------ SUPPLIED DATA
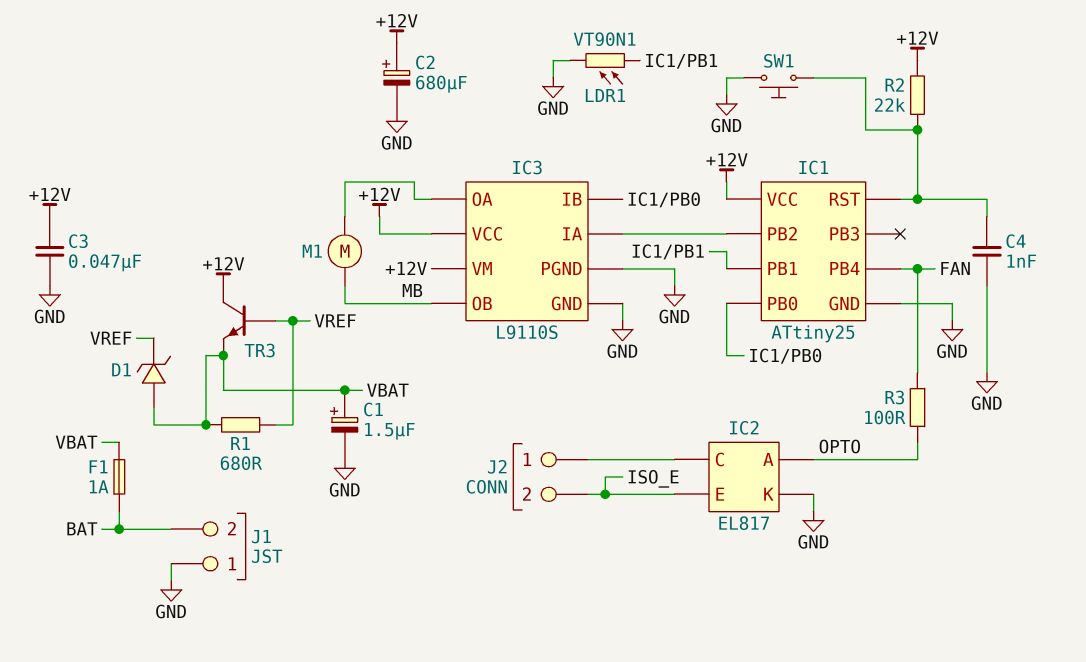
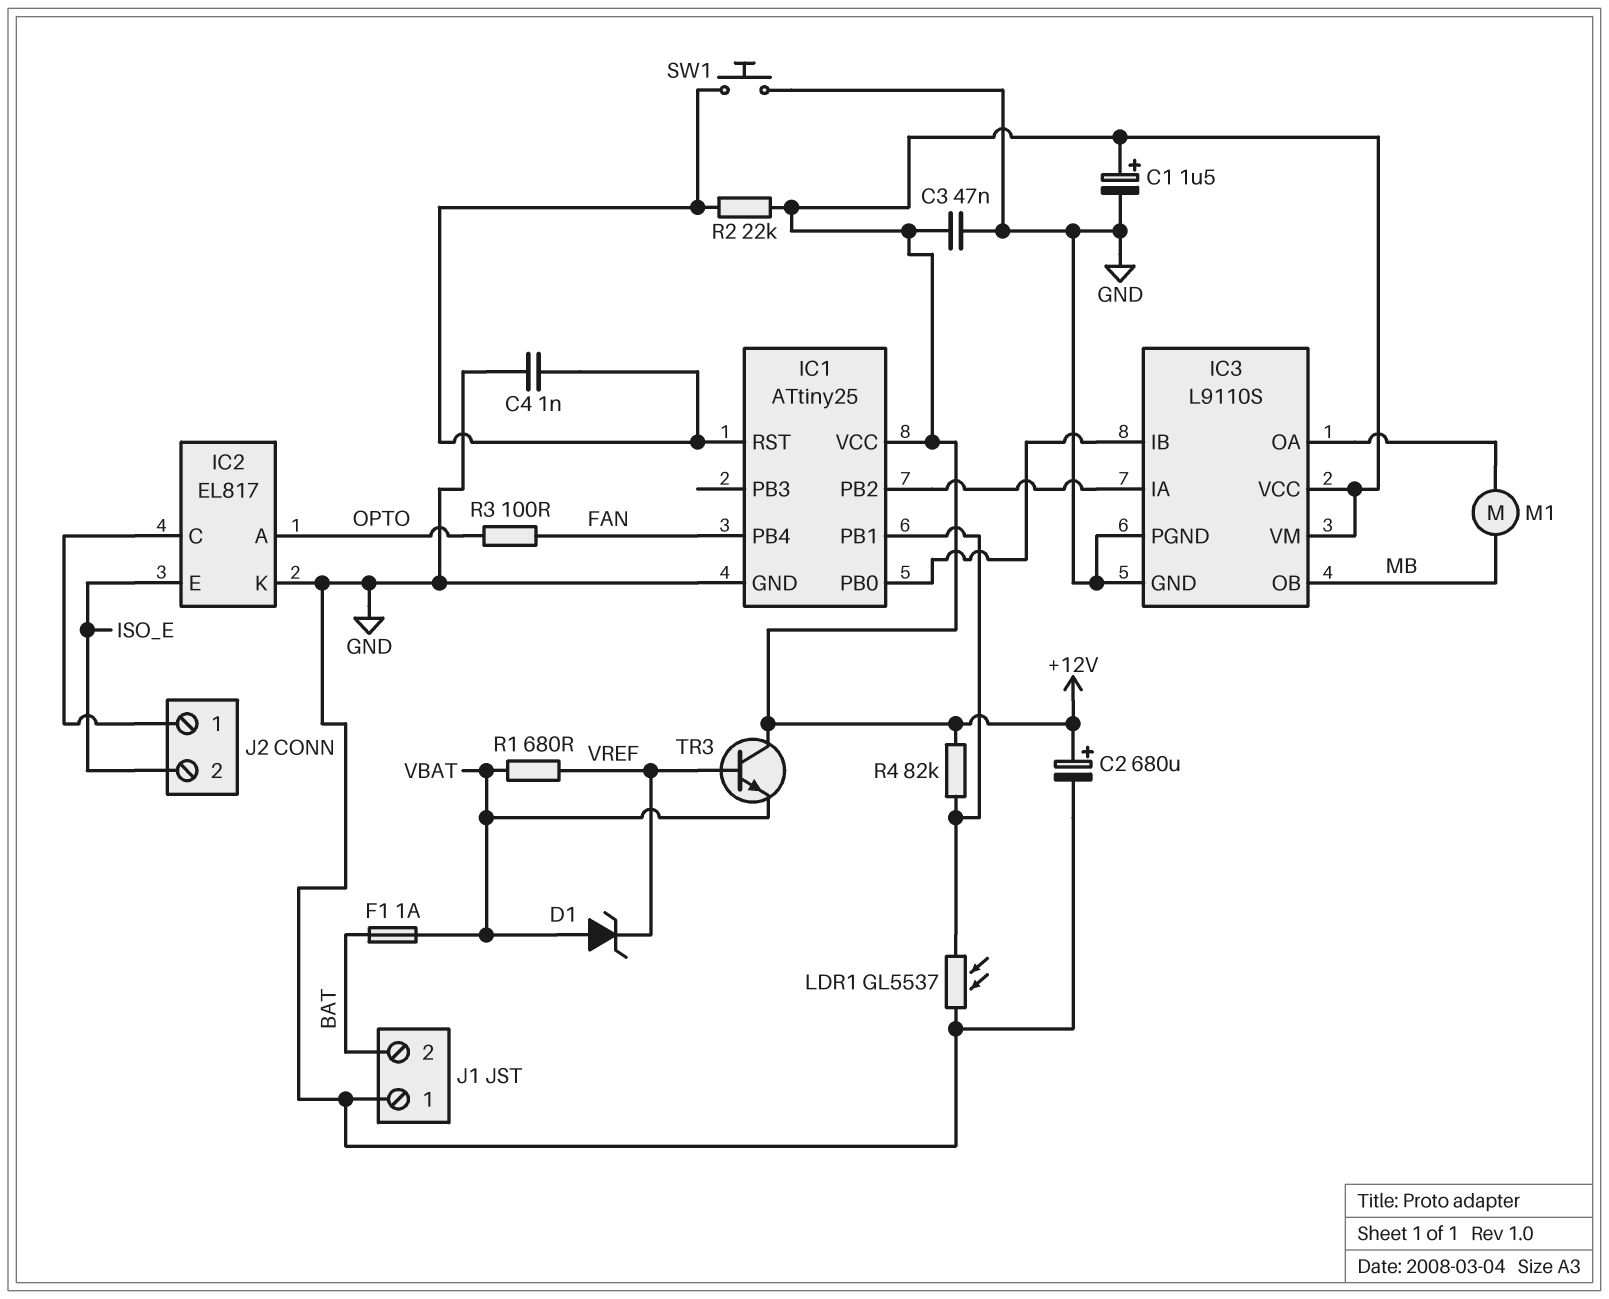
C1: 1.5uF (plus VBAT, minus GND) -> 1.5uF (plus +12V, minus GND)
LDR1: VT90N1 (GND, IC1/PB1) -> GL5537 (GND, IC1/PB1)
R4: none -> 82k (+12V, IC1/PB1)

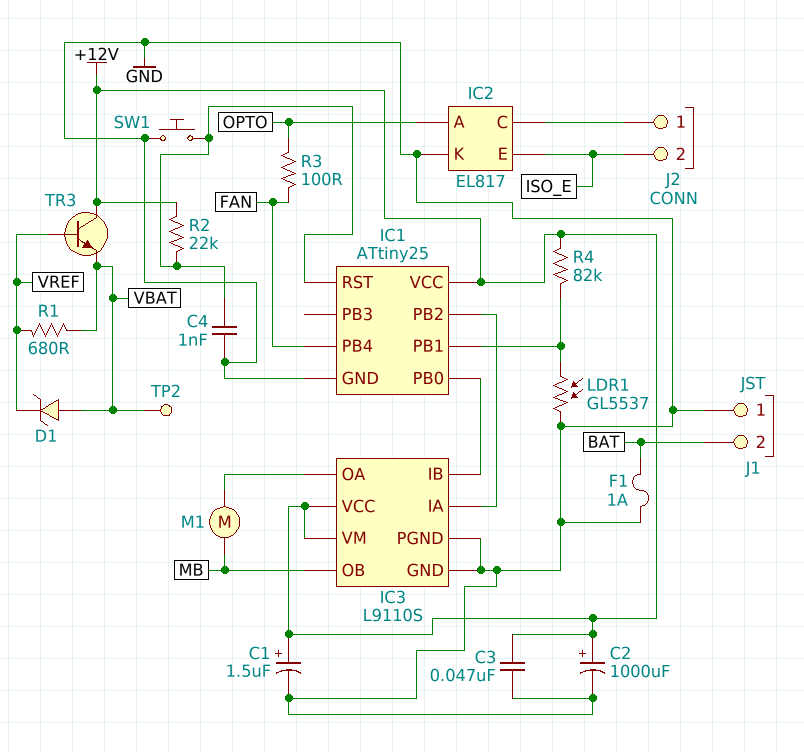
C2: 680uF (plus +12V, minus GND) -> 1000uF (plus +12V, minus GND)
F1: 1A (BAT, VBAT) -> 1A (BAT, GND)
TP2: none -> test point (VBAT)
------------
------ SUPPLIED DATA
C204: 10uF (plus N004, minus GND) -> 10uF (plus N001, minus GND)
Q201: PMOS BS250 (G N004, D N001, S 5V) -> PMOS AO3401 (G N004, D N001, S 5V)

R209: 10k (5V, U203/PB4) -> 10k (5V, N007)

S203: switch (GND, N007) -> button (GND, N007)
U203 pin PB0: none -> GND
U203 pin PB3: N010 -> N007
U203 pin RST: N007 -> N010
------------
WHAT IS BEING ASKED: Exact copy, no pictures. Write out the lines in the entries above, starting with the line with "C1: 1.5uF (plus" and going on through the line with "TP2: none -> test point (VBAT)", keeping both.

OUTPUT OF THE EXERCISE:
C1: 1.5uF (plus VBAT, minus GND) -> 1.5uF (plus +12V, minus GND)
LDR1: VT90N1 (GND, IC1/PB1) -> GL5537 (GND, IC1/PB1)
R4: none -> 82k (+12V, IC1/PB1)

C2: 680uF (plus +12V, minus GND) -> 1000uF (plus +12V, minus GND)
F1: 1A (BAT, VBAT) -> 1A (BAT, GND)
TP2: none -> test point (VBAT)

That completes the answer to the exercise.